» PROBLEM STATEMENT: Reproduce exactly, and only, the lines below from the one containing "(696, 253) = (244, 332): yellow" through the one containing "(571, 248) = (447, 111): black".

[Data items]
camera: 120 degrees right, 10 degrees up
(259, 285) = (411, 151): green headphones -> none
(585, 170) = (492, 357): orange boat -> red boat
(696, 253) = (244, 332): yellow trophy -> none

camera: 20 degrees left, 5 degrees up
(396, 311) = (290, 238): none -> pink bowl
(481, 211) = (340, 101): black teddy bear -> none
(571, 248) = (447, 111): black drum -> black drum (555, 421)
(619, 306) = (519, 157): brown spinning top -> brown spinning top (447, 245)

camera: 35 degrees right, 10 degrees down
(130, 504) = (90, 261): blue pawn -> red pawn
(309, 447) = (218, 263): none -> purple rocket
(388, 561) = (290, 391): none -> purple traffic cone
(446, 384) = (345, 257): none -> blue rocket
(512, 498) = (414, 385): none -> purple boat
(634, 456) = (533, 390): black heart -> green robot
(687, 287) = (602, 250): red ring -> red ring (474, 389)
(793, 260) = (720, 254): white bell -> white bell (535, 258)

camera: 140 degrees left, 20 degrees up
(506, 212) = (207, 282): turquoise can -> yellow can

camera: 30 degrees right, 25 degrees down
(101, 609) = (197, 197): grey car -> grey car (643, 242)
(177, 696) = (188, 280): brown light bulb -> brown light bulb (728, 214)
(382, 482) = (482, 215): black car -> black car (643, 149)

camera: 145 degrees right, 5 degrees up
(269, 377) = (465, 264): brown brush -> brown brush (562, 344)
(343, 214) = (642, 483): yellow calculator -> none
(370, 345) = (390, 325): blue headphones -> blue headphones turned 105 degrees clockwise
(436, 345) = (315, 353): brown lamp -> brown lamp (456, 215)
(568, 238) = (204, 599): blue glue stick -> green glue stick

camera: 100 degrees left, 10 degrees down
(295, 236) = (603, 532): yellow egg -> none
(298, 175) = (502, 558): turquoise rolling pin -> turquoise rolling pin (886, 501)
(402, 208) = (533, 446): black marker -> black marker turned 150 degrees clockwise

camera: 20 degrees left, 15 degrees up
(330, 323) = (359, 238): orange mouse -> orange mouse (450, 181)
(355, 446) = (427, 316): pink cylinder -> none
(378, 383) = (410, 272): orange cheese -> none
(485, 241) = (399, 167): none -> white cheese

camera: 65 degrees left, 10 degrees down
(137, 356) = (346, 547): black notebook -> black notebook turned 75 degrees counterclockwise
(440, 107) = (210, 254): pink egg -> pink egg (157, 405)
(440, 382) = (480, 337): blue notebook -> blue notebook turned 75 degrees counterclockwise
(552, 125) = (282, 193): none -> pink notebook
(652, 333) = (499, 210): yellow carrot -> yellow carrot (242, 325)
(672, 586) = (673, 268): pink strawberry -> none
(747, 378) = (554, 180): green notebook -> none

» SOLVED EXERCISE:
(696, 253) = (244, 332): yellow trophy -> none

camera: 20 degrees left, 5 degrees up
(396, 311) = (290, 238): none -> pink bowl
(481, 211) = (340, 101): black teddy bear -> none
(571, 248) = (447, 111): black drum -> black drum (555, 421)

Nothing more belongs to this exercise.